**Exercise:**
Please output all the entries word for word, without the pictures.

================================

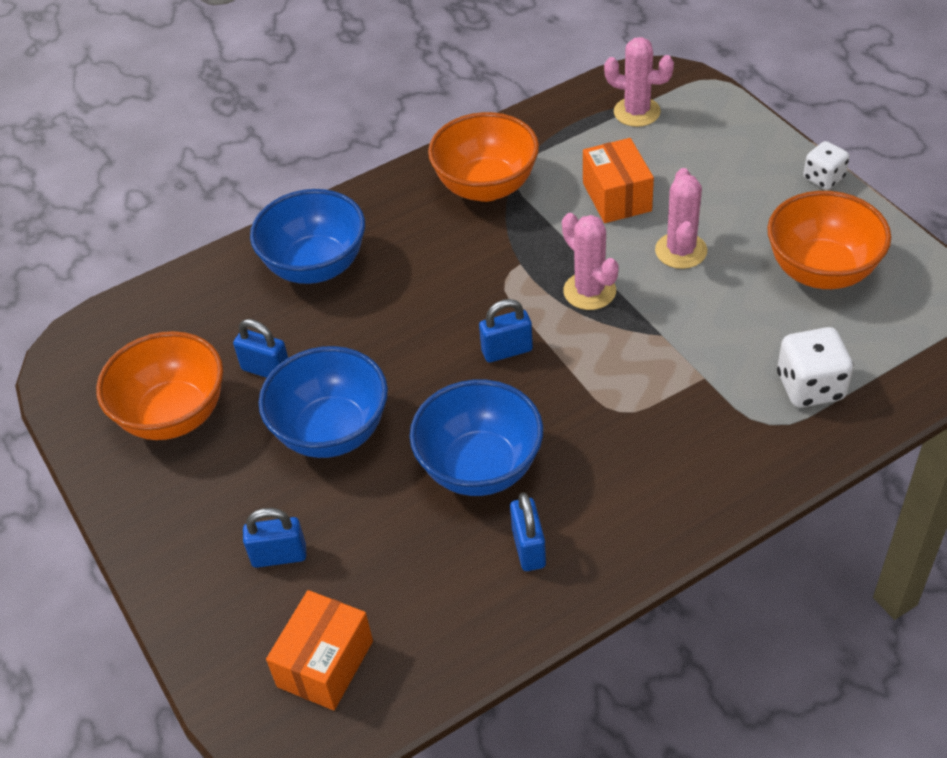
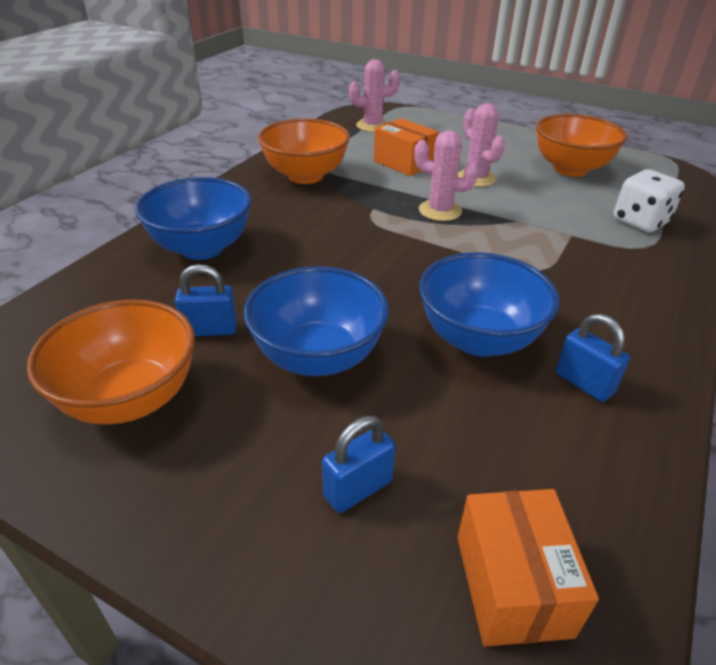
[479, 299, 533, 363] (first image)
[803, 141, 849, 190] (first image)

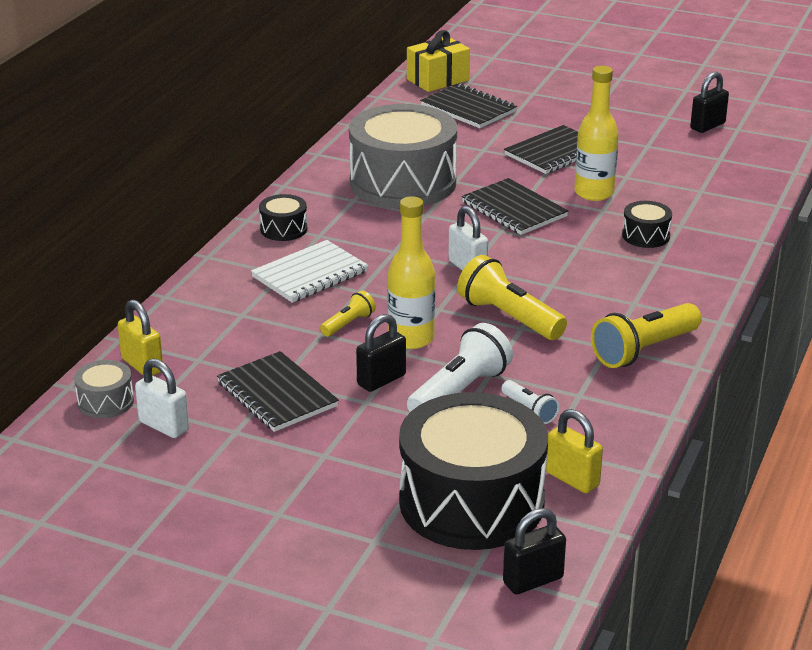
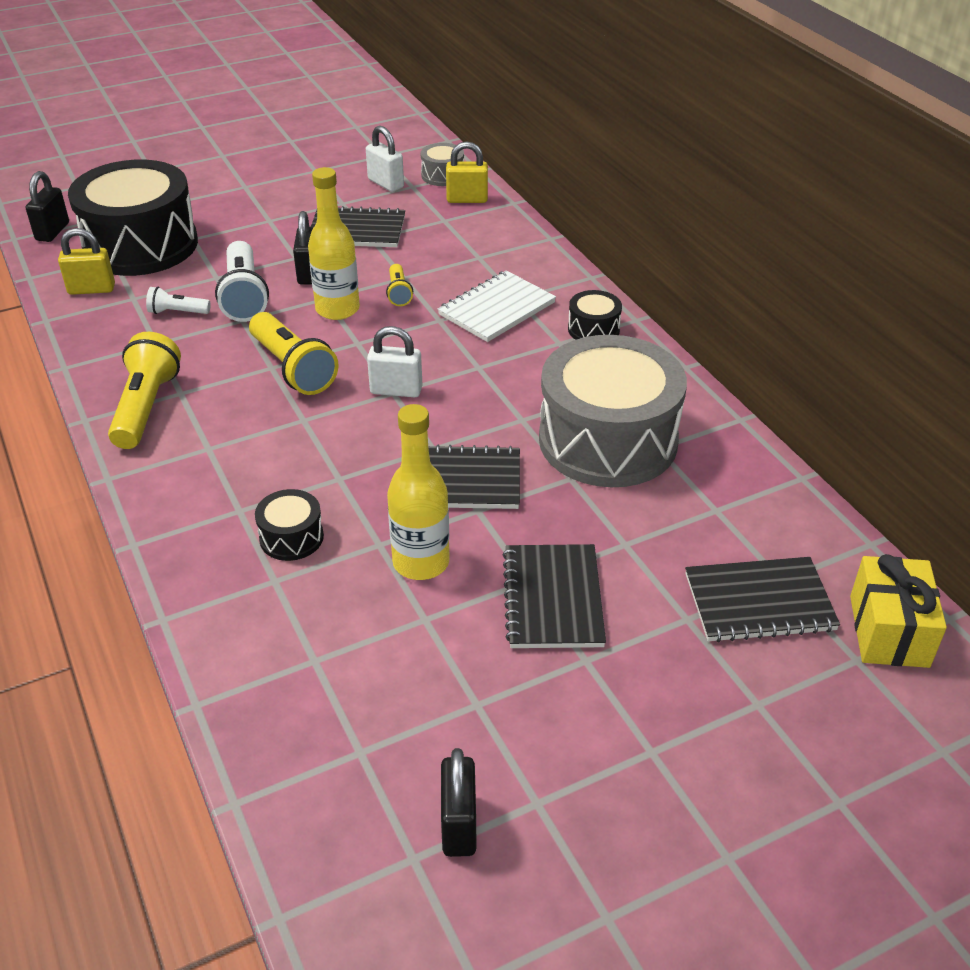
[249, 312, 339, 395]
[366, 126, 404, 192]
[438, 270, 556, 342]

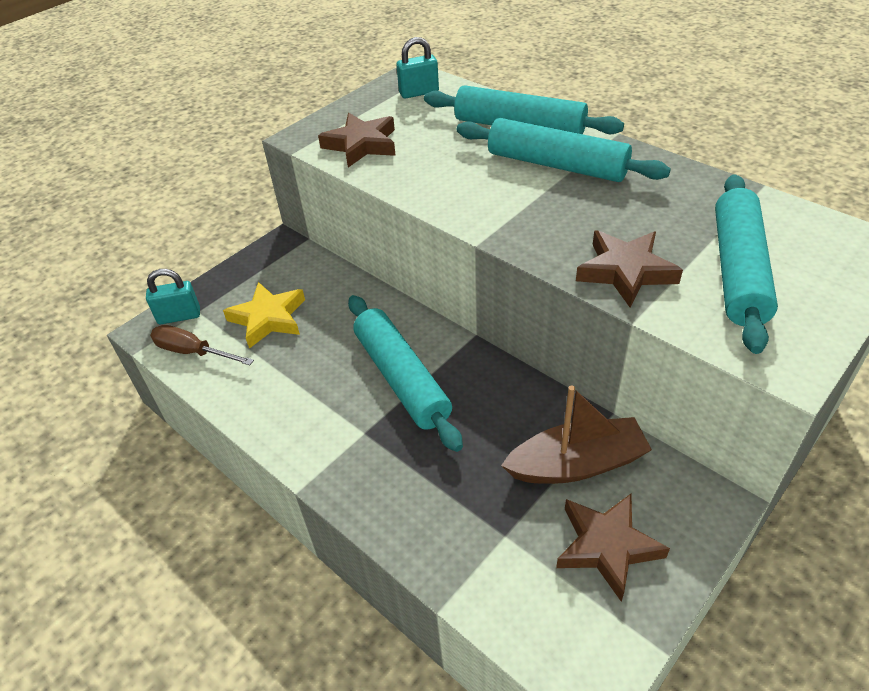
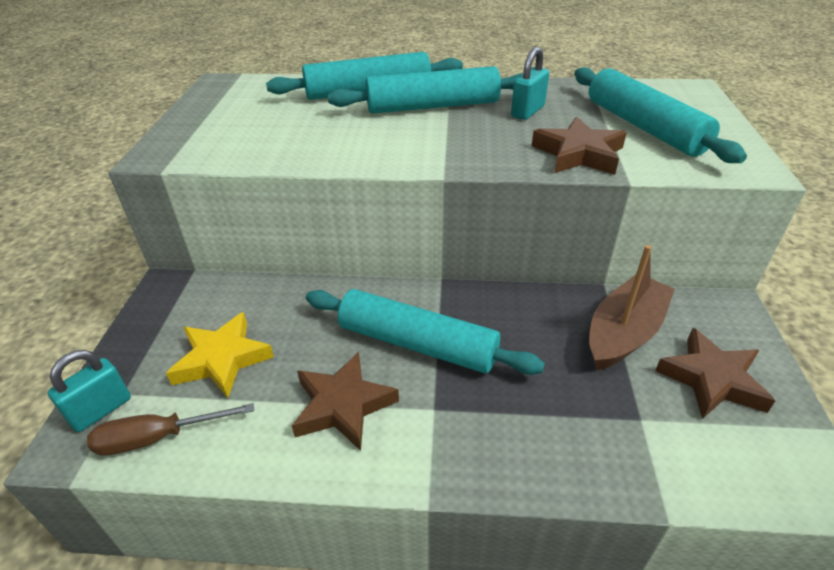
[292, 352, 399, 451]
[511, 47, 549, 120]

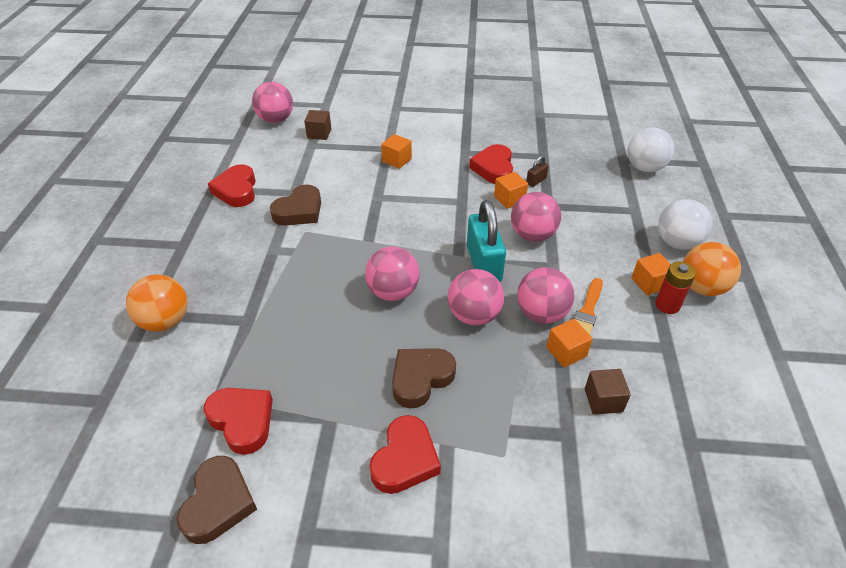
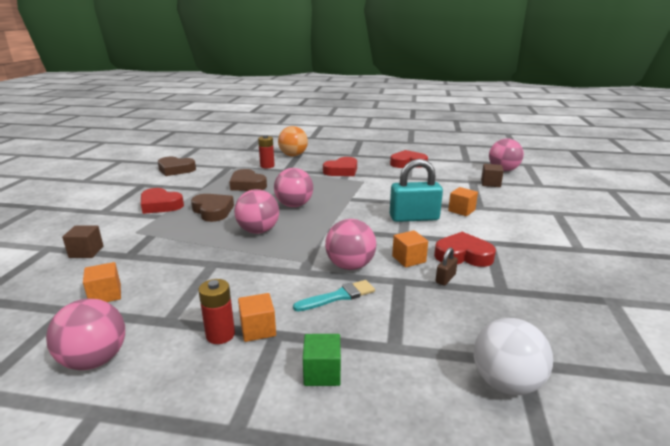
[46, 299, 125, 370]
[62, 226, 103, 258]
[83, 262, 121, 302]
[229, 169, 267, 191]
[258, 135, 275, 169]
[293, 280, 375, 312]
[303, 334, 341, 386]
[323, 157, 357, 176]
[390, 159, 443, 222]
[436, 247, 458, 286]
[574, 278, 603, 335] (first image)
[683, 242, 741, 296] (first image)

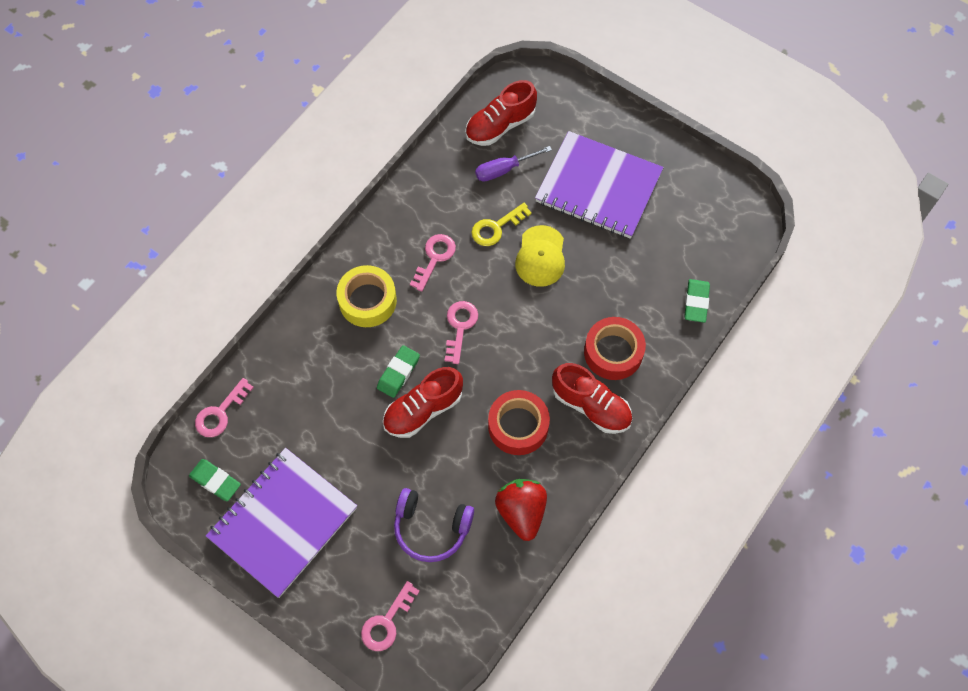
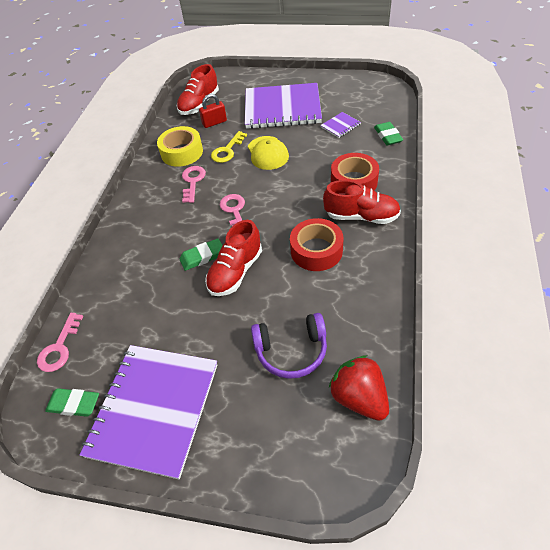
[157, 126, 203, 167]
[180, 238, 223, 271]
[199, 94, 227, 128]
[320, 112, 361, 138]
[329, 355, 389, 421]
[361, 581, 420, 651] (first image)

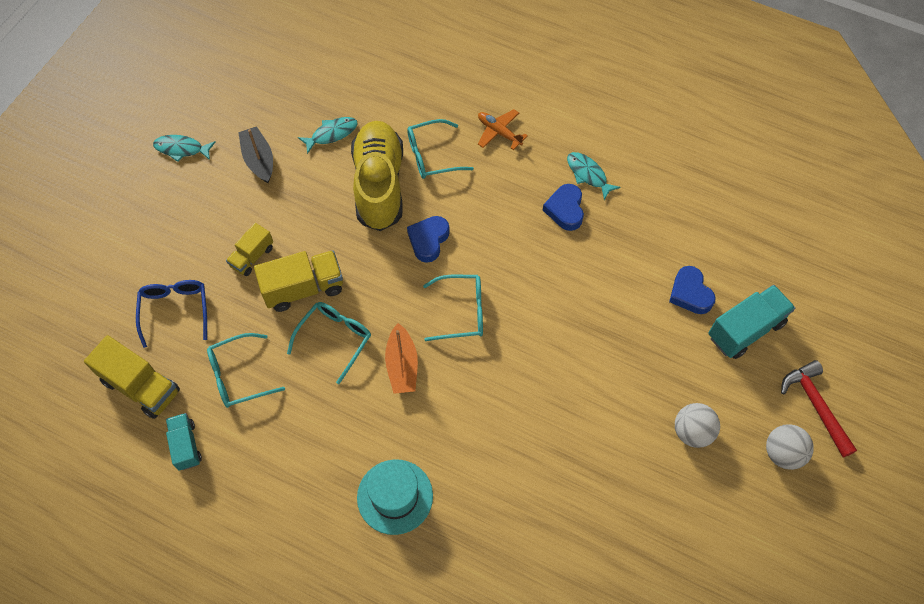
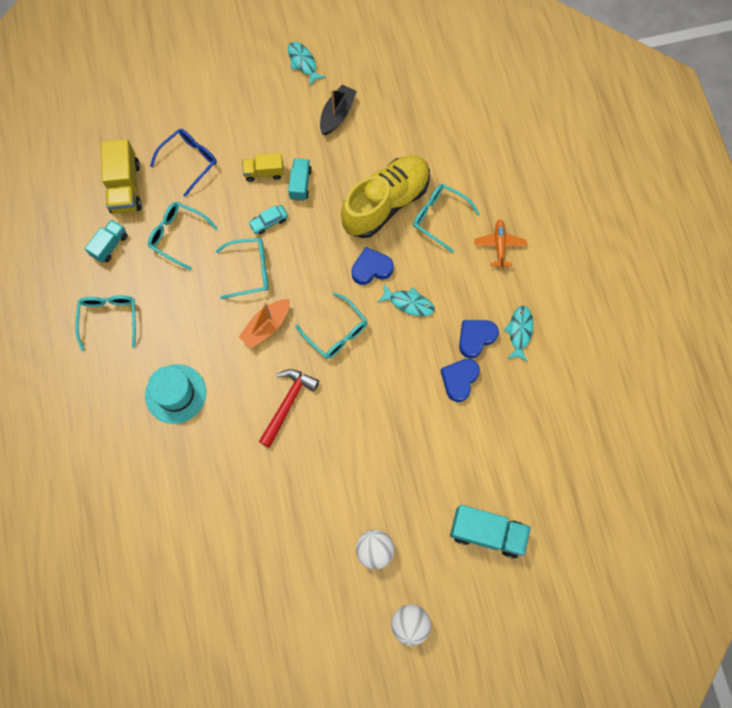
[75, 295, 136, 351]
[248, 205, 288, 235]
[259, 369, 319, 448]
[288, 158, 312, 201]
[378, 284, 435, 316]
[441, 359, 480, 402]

================================

**Exercise solution:**
[479, 299, 533, 363] (first image)
[803, 141, 849, 190] (first image)

[249, 312, 339, 395]
[366, 126, 404, 192]
[438, 270, 556, 342]

[292, 352, 399, 451]
[511, 47, 549, 120]

[46, 299, 125, 370]
[62, 226, 103, 258]
[83, 262, 121, 302]
[229, 169, 267, 191]
[258, 135, 275, 169]
[293, 280, 375, 312]
[303, 334, 341, 386]
[323, 157, 357, 176]
[390, 159, 443, 222]
[436, 247, 458, 286]
[574, 278, 603, 335] (first image)
[683, 242, 741, 296] (first image)

[157, 126, 203, 167]
[180, 238, 223, 271]
[199, 94, 227, 128]
[320, 112, 361, 138]
[329, 355, 389, 421]
[361, 581, 420, 651] (first image)

[75, 295, 136, 351]
[248, 205, 288, 235]
[259, 369, 319, 448]
[288, 158, 312, 201]
[378, 284, 435, 316]
[441, 359, 480, 402]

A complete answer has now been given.